── Provided data

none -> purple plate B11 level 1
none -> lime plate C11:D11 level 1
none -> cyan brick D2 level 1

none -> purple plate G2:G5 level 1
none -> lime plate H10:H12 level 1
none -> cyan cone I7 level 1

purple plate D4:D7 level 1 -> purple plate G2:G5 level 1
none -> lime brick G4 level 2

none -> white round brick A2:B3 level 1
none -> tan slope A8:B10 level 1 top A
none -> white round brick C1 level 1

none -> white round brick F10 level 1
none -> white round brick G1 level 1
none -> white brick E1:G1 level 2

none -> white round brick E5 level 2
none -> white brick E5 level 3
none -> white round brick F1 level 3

────
── Provided data

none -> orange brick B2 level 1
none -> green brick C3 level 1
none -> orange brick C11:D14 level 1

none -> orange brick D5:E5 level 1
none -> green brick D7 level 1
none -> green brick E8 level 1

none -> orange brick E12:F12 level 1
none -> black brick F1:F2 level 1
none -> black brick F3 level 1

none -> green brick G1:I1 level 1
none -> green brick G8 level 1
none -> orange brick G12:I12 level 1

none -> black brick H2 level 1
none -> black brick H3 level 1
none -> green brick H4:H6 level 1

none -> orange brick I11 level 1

────

- Instructions for the task -
Reproduce exactly the section above that begins at the line containing "none -> green brick E8 level 1" and ends at the line containing "none -> orange brick I11 level 1", leaving out all other lines.

- Solved exercise -
none -> green brick E8 level 1

none -> orange brick E12:F12 level 1
none -> black brick F1:F2 level 1
none -> black brick F3 level 1

none -> green brick G1:I1 level 1
none -> green brick G8 level 1
none -> orange brick G12:I12 level 1

none -> black brick H2 level 1
none -> black brick H3 level 1
none -> green brick H4:H6 level 1

none -> orange brick I11 level 1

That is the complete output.